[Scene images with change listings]
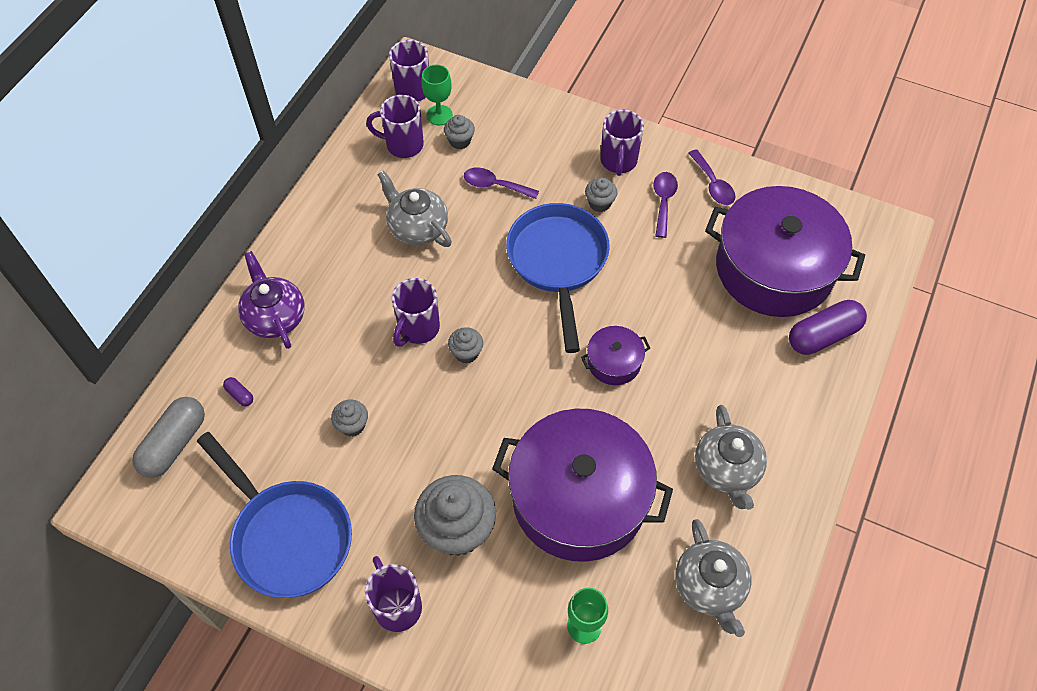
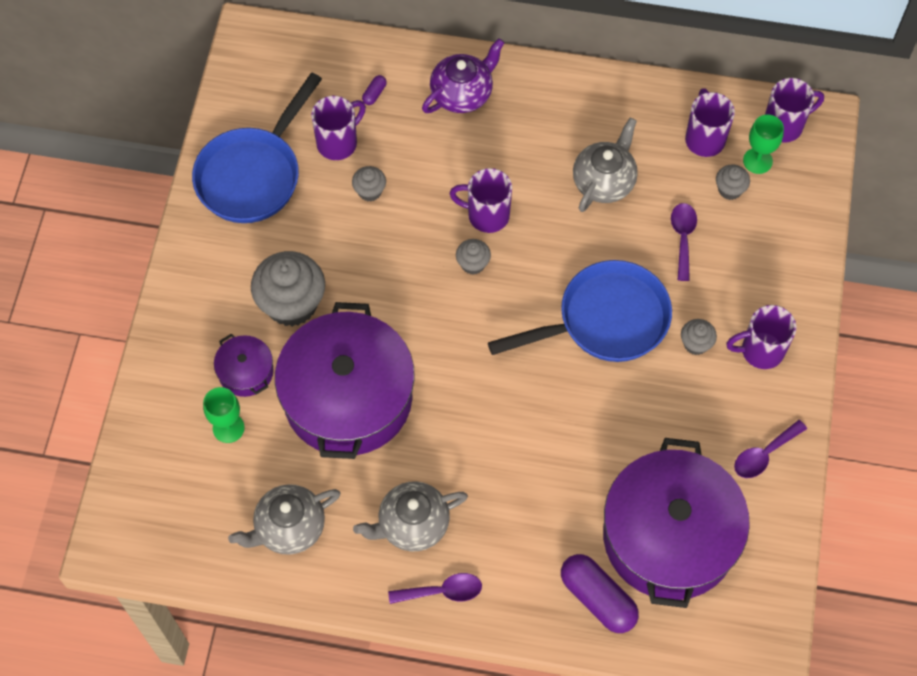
camera: 75 degrees right, 5 degrees up
grey capsule [132,397,205,478] -> none
purple mug [365,556,422,632] -> purple mug moved to [311,96,366,160]
purple pot [581,326,650,385] -> purple pot moved to [214,334,274,397]
purple spoon [653,172,678,238] -> purple spoon moved to [388,573,482,604]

Activity →
Using the entries above, return each line in which the word "moved" occurs.

Answer to the exercise →
purple mug [365,556,422,632] -> purple mug moved to [311,96,366,160]
purple pot [581,326,650,385] -> purple pot moved to [214,334,274,397]
purple spoon [653,172,678,238] -> purple spoon moved to [388,573,482,604]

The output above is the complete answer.